_Dataset excerpt_.
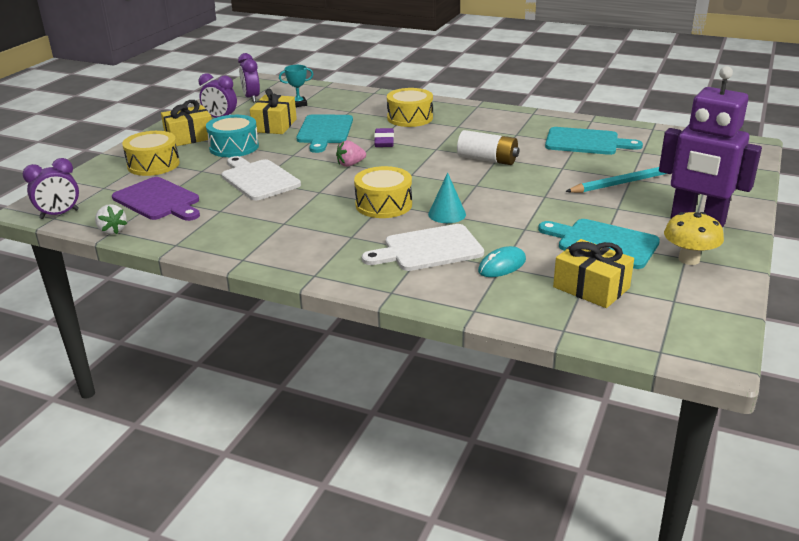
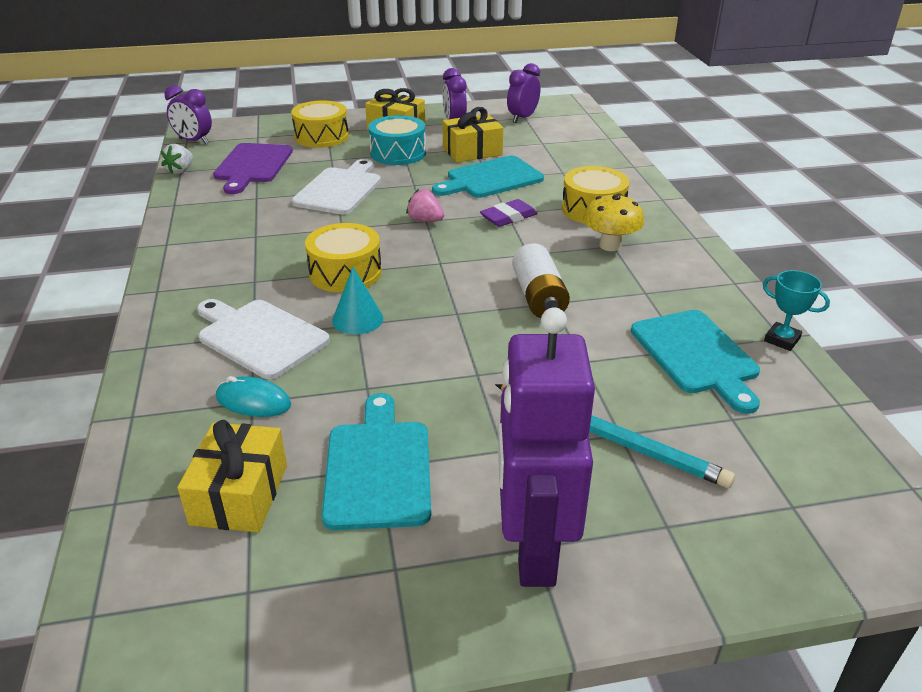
camera: 55 degrees right, 5 degrees up
(298, 104) = (541, 142): turquoise trophy -> turquoise trophy (782, 340)
(689, 259) = (391, 574): yellow mushroom -> yellow mushroom (610, 245)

_Activity_. Print the listing verbatim, images excluded.

_Result of this exercise_.
camera: 55 degrees right, 5 degrees up
(298, 104) = (541, 142): turquoise trophy -> turquoise trophy (782, 340)
(689, 259) = (391, 574): yellow mushroom -> yellow mushroom (610, 245)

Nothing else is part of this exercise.